== Supplied material
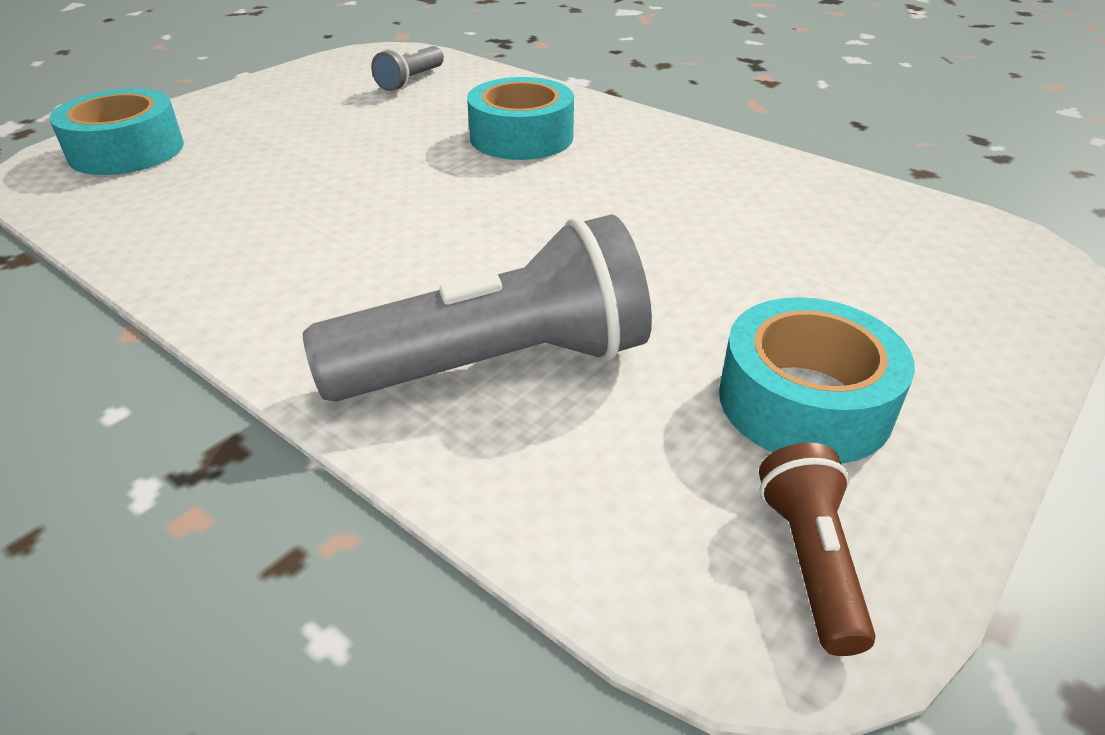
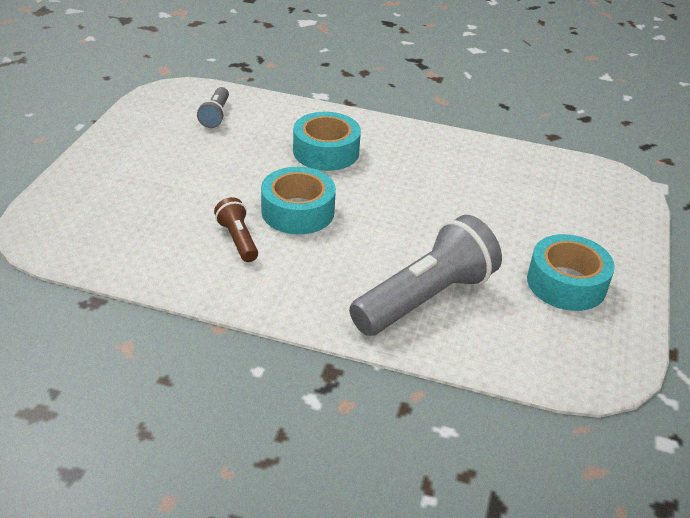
camera: 25 degrees left, 0 degrees up
turquoise tape [49,88,184,175] -> turquoise tape moved to [261,167,336,234]
brown flashlight [759,443,876,656] -> brown flashlight moved to [214,197,258,262]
====
> [Work to complete]:
Present each line from the listing that holds the string "moved".

> [Result of this task]:
turquoise tape [49,88,184,175] -> turquoise tape moved to [261,167,336,234]
brown flashlight [759,443,876,656] -> brown flashlight moved to [214,197,258,262]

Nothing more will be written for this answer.